**WHAT YOU SHOULD DO**
Would you reproduce every record exactly, leaving out the pictures?
Top of WORKING DATA
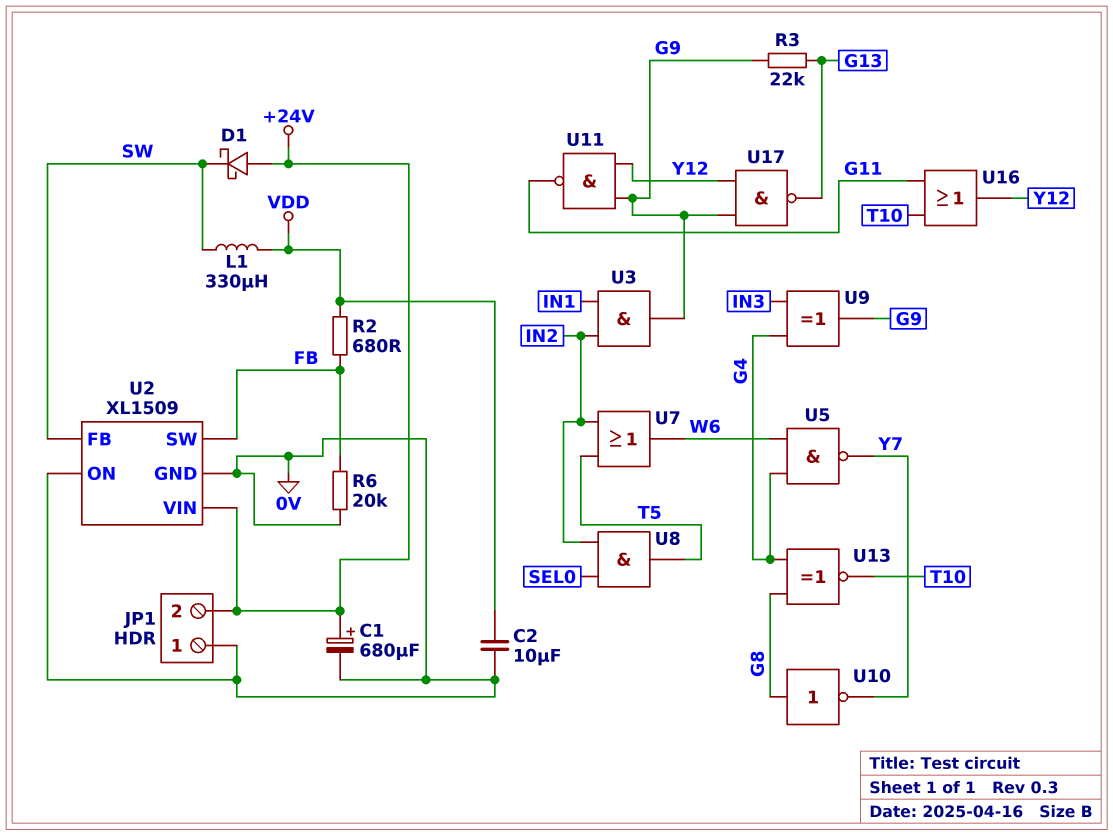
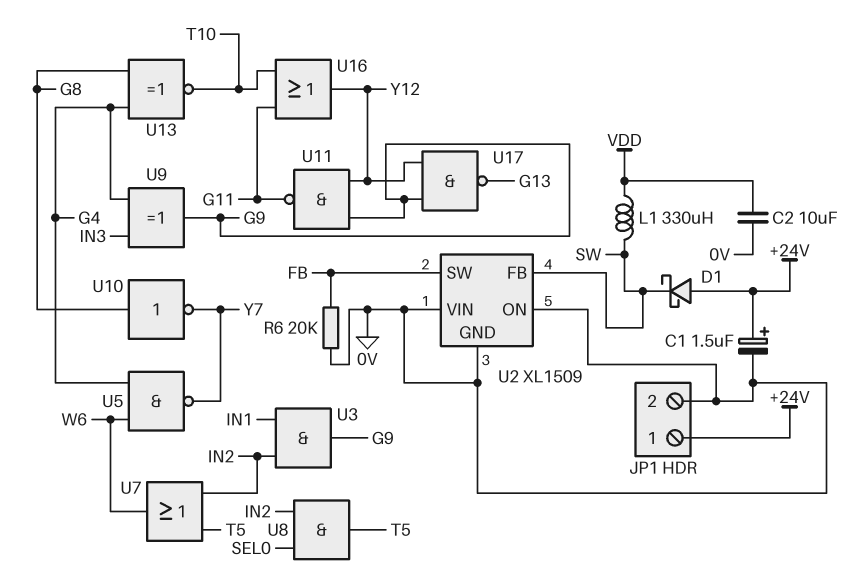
C1: 680uF (plus +24V, minus 0V) -> 1.5uF (plus +24V, minus 0V)
JP1 pin 1: 0V -> +24V
JP1 pin 2: +24V -> 0V
R2: 680 (FB, VDD) -> none
R3: 22k (G9, G13) -> none
U2 pin VIN: +24V -> 0V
Bottom of WORKING DATA
**FINAL ANSWER**
C1: 680uF (plus +24V, minus 0V) -> 1.5uF (plus +24V, minus 0V)
JP1 pin 1: 0V -> +24V
JP1 pin 2: +24V -> 0V
R2: 680 (FB, VDD) -> none
R3: 22k (G9, G13) -> none
U2 pin VIN: +24V -> 0V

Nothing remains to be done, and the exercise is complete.